• Exercise
Leave out the pictures and restate the rest of the data exactly.
START Records shown
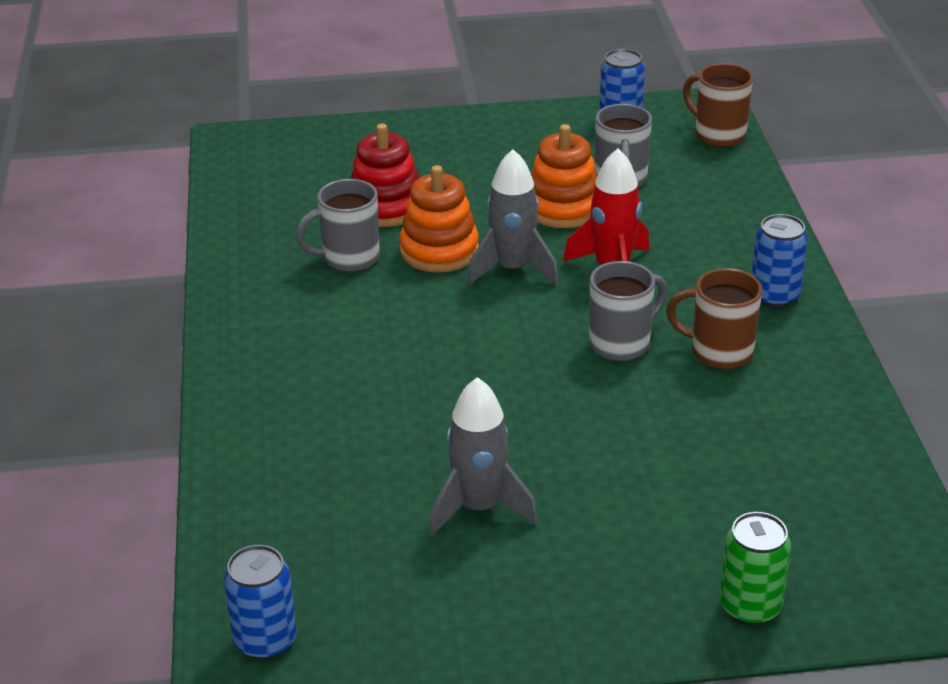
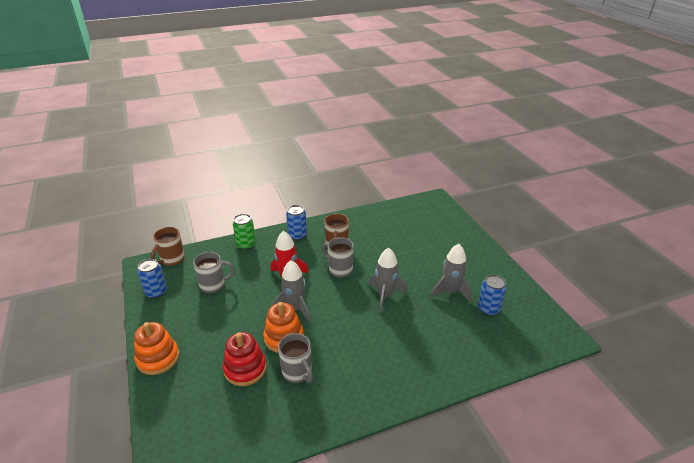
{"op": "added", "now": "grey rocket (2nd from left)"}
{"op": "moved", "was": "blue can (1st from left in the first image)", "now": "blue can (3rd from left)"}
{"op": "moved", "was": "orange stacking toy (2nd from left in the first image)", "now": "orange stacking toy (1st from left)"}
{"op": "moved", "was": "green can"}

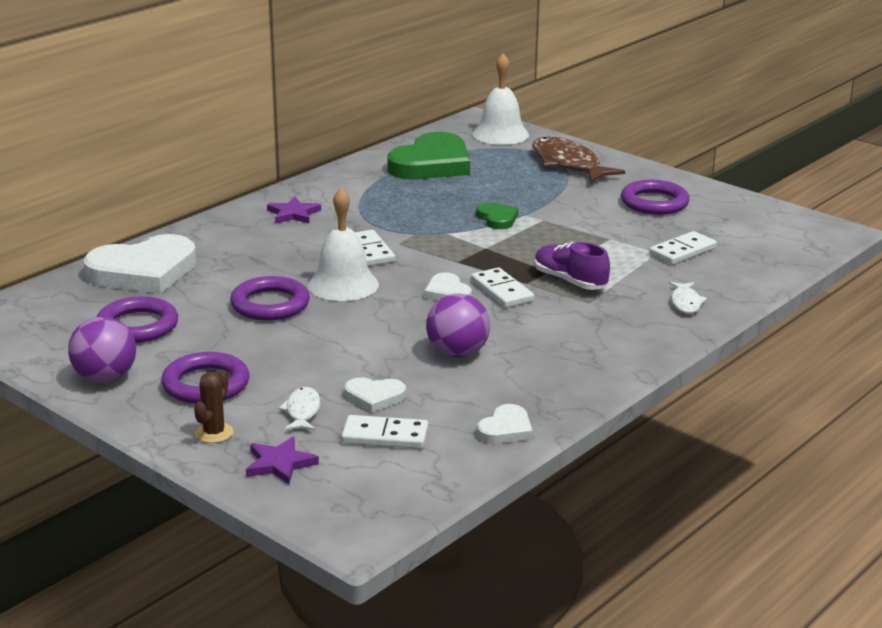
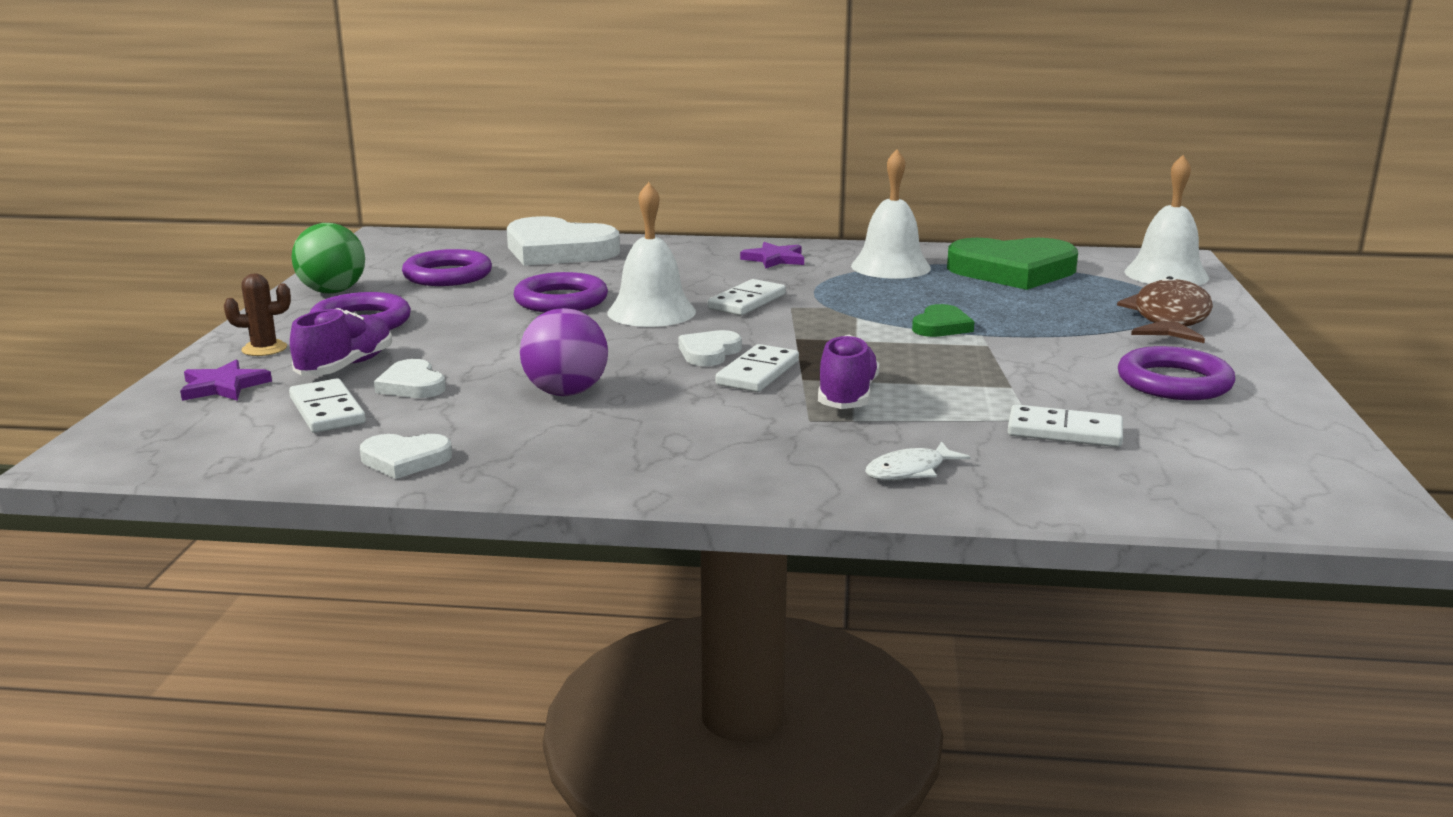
{"op": "added", "now": "white bell (2nd from left)"}
{"op": "replaced", "was": "white fish (1st from left)", "now": "purple shoe (1st from left)"}
{"op": "recoloured", "was": "purple ball (1st from left)", "now": "green ball"}

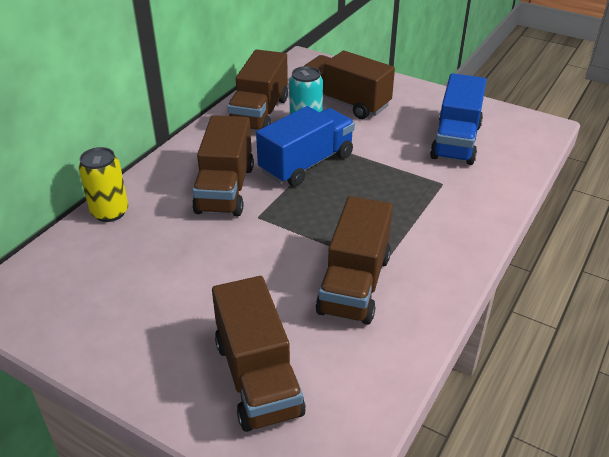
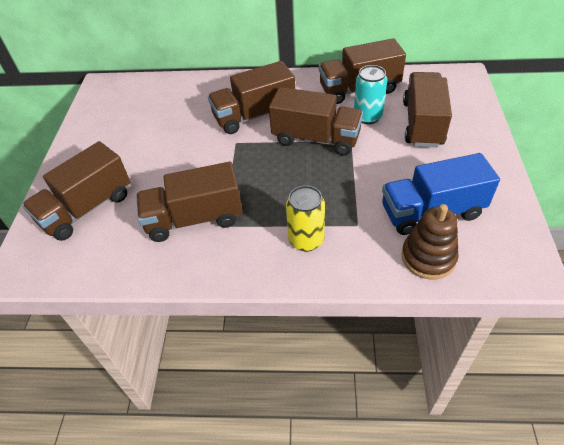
{"op": "added", "now": "brown stacking toy"}
{"op": "moved", "was": "yellow can"}
{"op": "recoloured", "was": "blue truck (1st from left)", "now": "brown truck (4th from left)"}

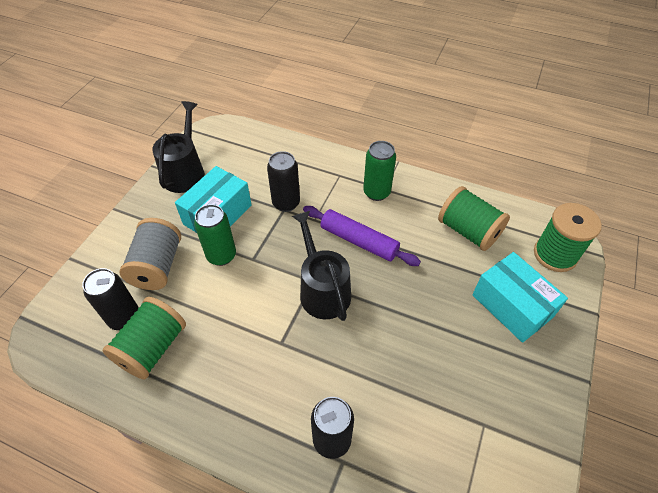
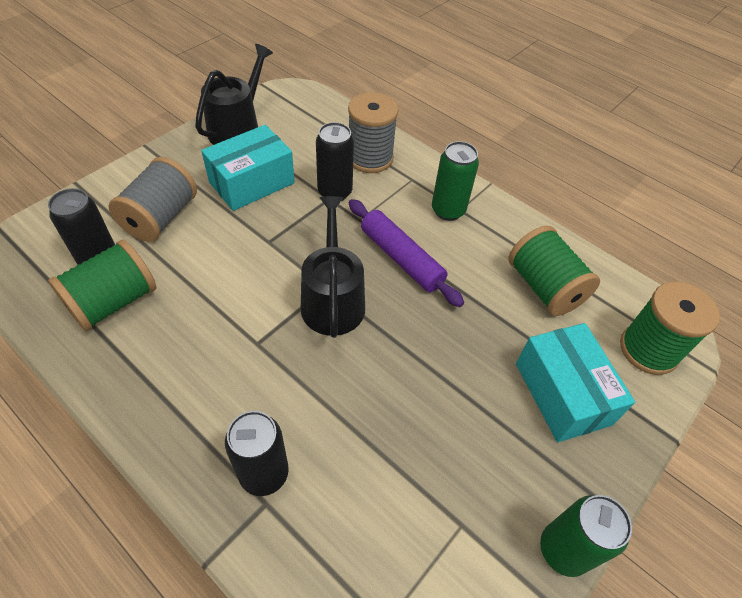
{"op": "added", "now": "grey spool (2nd from left)"}
{"op": "moved", "was": "green can (1st from left in the first image)", "now": "green can (2nd from left)"}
END Records shown
• Expected answer
{"op": "added", "now": "grey rocket (2nd from left)"}
{"op": "moved", "was": "blue can (1st from left in the first image)", "now": "blue can (3rd from left)"}
{"op": "moved", "was": "orange stacking toy (2nd from left in the first image)", "now": "orange stacking toy (1st from left)"}
{"op": "moved", "was": "green can"}

{"op": "added", "now": "white bell (2nd from left)"}
{"op": "replaced", "was": "white fish (1st from left)", "now": "purple shoe (1st from left)"}
{"op": "recoloured", "was": "purple ball (1st from left)", "now": "green ball"}

{"op": "added", "now": "brown stacking toy"}
{"op": "moved", "was": "yellow can"}
{"op": "recoloured", "was": "blue truck (1st from left)", "now": "brown truck (4th from left)"}

{"op": "added", "now": "grey spool (2nd from left)"}
{"op": "moved", "was": "green can (1st from left in the first image)", "now": "green can (2nd from left)"}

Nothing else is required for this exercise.